Given exercise
From the listing below, select every line where the word "Each" appears.

Task material
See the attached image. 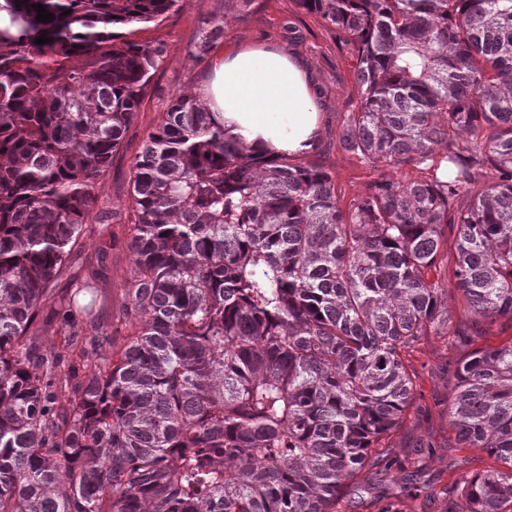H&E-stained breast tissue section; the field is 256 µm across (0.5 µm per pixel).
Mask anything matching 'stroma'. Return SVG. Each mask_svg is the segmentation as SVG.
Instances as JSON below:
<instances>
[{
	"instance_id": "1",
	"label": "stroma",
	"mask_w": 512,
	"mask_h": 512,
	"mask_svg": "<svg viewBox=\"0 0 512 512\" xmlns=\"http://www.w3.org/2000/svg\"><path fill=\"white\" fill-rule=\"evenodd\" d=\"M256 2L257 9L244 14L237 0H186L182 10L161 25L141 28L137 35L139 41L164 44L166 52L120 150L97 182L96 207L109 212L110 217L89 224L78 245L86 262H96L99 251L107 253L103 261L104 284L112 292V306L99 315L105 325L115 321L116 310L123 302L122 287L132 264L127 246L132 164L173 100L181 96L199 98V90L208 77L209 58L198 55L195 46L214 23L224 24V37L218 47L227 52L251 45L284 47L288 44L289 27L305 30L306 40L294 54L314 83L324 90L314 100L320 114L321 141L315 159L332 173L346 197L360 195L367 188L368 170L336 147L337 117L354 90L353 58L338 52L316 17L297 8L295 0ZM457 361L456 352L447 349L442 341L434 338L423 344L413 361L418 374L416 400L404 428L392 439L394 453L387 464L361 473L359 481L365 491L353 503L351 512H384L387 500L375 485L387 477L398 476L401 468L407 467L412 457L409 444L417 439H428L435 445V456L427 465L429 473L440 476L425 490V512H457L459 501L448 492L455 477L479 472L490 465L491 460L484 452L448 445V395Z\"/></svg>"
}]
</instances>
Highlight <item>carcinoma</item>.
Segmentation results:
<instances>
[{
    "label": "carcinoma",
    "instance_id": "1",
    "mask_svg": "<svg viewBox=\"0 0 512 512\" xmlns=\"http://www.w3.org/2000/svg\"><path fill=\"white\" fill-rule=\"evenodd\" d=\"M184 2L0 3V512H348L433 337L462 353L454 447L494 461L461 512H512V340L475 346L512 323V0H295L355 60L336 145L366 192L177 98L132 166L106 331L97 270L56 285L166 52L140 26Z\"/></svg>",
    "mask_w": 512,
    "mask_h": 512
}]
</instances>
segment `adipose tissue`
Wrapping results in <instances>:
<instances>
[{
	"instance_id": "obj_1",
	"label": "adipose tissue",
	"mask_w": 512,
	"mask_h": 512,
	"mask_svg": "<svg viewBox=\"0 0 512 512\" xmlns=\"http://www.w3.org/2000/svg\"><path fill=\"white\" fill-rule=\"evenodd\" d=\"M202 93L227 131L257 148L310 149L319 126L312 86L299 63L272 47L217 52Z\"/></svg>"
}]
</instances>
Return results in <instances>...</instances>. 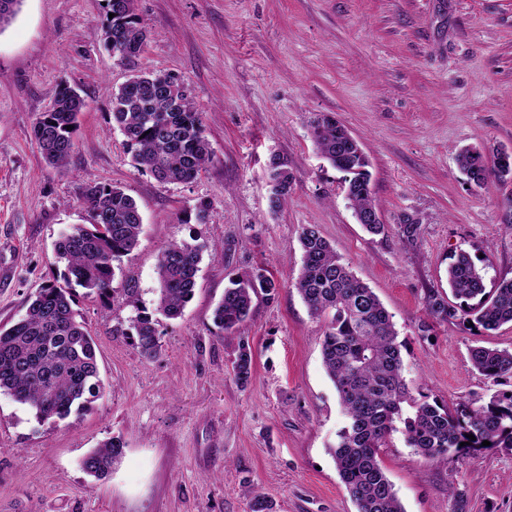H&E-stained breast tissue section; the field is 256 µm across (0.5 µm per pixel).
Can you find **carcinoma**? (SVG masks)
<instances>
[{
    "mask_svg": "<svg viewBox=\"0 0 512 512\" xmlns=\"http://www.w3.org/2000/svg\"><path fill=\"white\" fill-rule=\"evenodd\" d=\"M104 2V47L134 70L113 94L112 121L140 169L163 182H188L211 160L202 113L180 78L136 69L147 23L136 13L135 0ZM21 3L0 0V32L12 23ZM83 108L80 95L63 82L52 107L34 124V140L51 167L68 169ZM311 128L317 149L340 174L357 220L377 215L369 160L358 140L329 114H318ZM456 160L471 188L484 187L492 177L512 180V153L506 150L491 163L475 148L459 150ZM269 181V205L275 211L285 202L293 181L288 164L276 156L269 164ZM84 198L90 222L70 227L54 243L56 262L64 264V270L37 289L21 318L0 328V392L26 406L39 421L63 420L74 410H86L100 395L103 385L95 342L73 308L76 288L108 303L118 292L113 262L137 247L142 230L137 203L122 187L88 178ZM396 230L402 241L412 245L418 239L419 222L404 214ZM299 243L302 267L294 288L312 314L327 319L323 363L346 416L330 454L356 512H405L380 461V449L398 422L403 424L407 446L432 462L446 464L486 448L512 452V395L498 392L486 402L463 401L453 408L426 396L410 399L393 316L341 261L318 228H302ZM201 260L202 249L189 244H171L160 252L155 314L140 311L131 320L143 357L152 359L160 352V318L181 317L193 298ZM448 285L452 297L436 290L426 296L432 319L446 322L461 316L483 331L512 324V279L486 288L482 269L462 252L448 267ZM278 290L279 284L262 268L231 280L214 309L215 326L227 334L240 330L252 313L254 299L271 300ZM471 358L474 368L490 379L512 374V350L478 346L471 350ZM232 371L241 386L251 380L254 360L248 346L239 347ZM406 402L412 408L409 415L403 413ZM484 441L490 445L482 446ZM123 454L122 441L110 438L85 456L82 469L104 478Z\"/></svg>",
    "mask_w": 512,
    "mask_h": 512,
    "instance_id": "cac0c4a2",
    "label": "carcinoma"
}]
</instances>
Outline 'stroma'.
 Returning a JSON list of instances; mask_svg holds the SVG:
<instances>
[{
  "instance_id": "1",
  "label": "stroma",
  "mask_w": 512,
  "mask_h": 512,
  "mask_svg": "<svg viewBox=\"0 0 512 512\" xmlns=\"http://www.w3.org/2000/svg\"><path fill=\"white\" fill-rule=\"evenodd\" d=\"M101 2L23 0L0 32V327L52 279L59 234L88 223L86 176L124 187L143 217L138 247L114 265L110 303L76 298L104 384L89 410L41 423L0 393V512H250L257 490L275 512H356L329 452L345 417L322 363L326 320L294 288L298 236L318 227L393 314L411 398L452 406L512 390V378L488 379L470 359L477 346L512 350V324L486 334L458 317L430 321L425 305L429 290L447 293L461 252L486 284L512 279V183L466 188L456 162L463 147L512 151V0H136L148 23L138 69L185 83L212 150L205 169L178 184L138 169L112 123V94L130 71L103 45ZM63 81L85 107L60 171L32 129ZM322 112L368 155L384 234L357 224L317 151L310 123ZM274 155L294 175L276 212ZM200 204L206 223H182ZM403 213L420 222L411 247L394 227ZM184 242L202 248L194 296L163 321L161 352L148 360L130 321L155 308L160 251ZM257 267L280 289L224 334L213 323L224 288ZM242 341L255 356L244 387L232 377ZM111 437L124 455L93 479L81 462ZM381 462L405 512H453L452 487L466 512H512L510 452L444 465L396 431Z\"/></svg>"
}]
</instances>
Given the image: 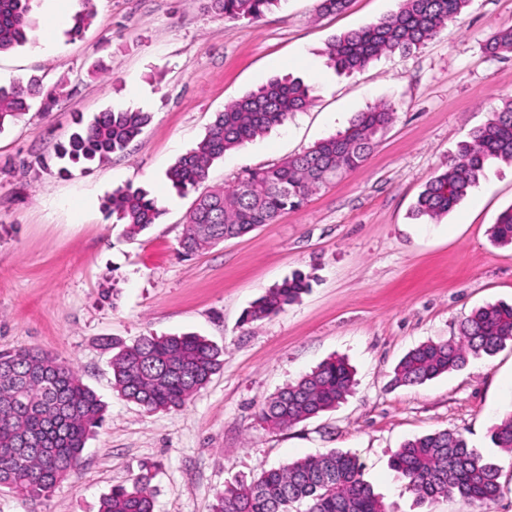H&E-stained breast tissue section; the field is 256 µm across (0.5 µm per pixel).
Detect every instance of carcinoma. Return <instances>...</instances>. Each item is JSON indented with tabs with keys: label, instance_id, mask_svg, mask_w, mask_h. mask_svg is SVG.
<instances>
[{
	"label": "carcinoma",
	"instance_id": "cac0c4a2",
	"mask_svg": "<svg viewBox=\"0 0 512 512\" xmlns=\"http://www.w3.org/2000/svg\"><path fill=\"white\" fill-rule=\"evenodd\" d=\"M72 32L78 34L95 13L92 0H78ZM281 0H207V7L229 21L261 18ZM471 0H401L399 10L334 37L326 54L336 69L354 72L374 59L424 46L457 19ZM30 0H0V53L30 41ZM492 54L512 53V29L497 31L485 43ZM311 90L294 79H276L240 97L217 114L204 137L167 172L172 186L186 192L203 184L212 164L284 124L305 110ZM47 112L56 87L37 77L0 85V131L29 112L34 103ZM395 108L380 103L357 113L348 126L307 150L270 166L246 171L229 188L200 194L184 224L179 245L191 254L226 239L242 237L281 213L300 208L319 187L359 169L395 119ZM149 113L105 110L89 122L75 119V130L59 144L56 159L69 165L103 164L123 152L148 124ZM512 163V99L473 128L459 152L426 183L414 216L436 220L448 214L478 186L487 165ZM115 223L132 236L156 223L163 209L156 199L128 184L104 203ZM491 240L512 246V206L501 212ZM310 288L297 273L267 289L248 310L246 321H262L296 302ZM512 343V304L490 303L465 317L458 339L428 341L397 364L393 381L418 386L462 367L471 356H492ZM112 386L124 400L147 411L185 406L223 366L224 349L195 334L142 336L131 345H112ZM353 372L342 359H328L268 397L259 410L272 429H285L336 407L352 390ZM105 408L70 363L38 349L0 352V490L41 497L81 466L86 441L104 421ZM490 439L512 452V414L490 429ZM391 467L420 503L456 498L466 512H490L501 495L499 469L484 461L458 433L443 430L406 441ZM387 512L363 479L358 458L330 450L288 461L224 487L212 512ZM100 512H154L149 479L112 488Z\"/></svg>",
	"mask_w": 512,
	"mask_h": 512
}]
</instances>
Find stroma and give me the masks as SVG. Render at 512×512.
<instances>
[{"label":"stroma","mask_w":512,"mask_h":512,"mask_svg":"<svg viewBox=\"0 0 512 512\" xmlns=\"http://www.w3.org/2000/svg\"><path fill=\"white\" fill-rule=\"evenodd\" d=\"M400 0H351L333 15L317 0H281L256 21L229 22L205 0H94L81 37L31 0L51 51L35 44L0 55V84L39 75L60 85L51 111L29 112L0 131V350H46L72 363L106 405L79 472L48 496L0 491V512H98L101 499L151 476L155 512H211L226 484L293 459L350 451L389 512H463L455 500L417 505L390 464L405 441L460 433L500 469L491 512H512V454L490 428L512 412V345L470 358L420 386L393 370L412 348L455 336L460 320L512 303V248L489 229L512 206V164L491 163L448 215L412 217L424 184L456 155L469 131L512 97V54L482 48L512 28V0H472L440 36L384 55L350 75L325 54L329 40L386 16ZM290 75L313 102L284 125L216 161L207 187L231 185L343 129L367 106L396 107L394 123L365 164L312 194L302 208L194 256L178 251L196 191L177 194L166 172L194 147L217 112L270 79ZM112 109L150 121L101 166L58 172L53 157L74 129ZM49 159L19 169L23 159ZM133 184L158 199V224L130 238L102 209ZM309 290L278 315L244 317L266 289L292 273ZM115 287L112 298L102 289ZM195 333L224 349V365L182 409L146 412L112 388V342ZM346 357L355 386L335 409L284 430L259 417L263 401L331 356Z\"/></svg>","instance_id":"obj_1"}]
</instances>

Solved problem
Mask anything matching 'stroma'. Return SVG. Each mask_svg is the segmentation as SVG.
Detect every instance of carcinoma. Return <instances>...</instances>. Each item is JSON indented with tabs with keys: label, instance_id, mask_svg, mask_w, mask_h. mask_svg is SVG.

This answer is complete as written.